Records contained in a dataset
---

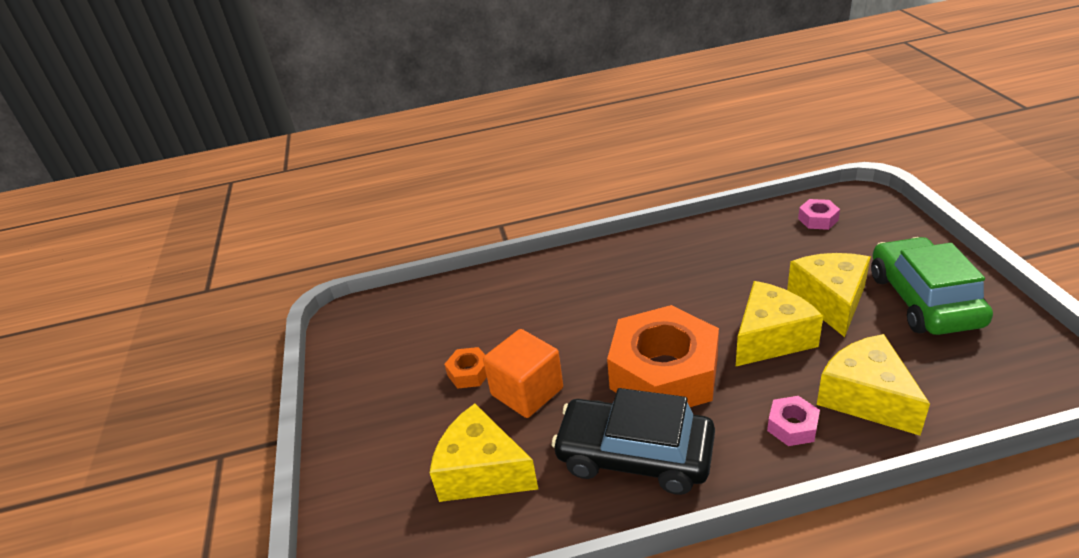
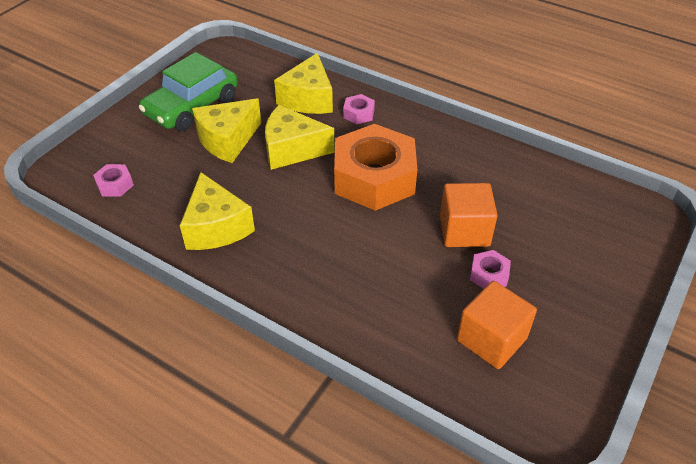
camera: 140 degrees left, 10 degrees up
(426, 334) = (491, 339): none -> orange cube
(469, 373) = (489, 275): orange nut -> pink nut
(482, 472) = (539, 207): yellow cheese -> yellow cheese (216, 227)
(634, 455) = (448, 156): black car -> none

---

Aim of the task
Exclude the images, then output the data above word for word.

Solved exercise
camera: 140 degrees left, 10 degrees up
(426, 334) = (491, 339): none -> orange cube
(469, 373) = (489, 275): orange nut -> pink nut
(482, 472) = (539, 207): yellow cheese -> yellow cheese (216, 227)
(634, 455) = (448, 156): black car -> none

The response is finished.